INPUT DATA:

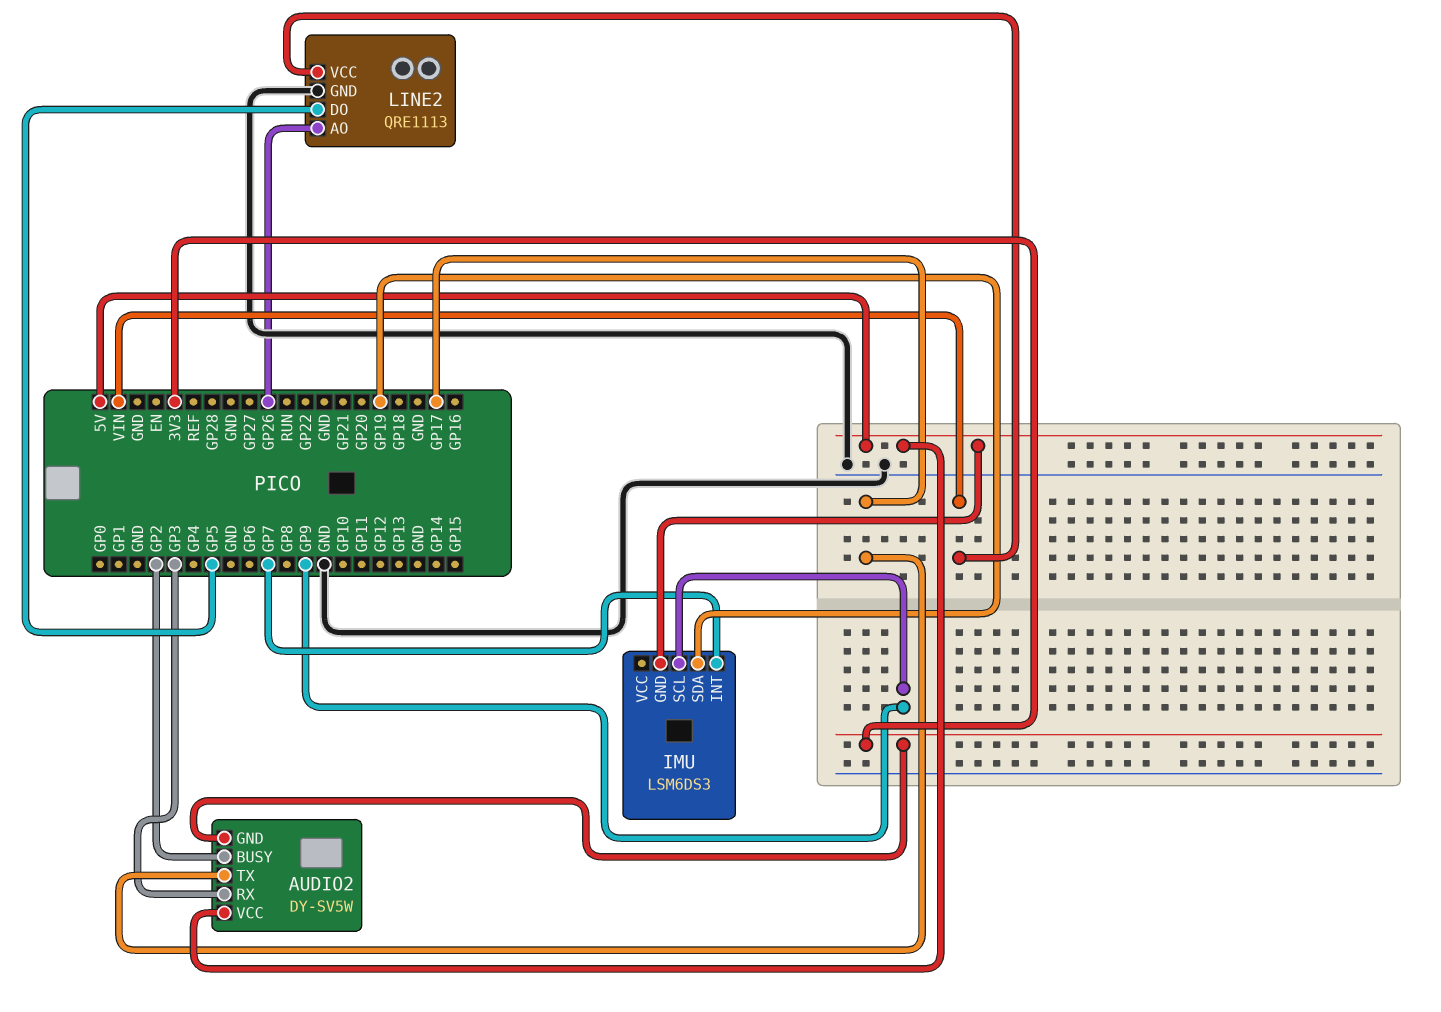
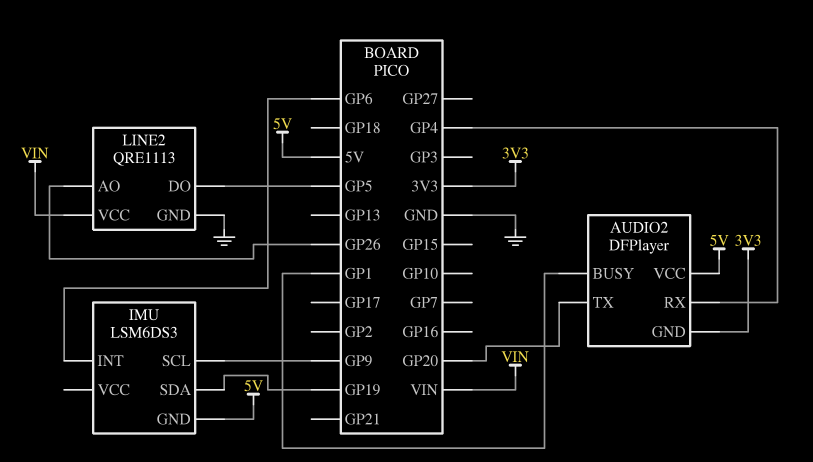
AUDIO2: DY-SV5W -> DFPlayer
AUDIO2 pin BUSY: GP2 -> GP1
AUDIO2 pin RX: GP3 -> GP4
AUDIO2 pin TX: GP17 -> GP20
IMU pin INT: GP7 -> GP6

HOW TO COMPLETE THIS TASK: Transcribe only what runs from the line with "AUDIO2 pin RX: GP3 -> GP4" to the last line above, keeping every line exactly as written.

ANSWER:
AUDIO2 pin RX: GP3 -> GP4
AUDIO2 pin TX: GP17 -> GP20
IMU pin INT: GP7 -> GP6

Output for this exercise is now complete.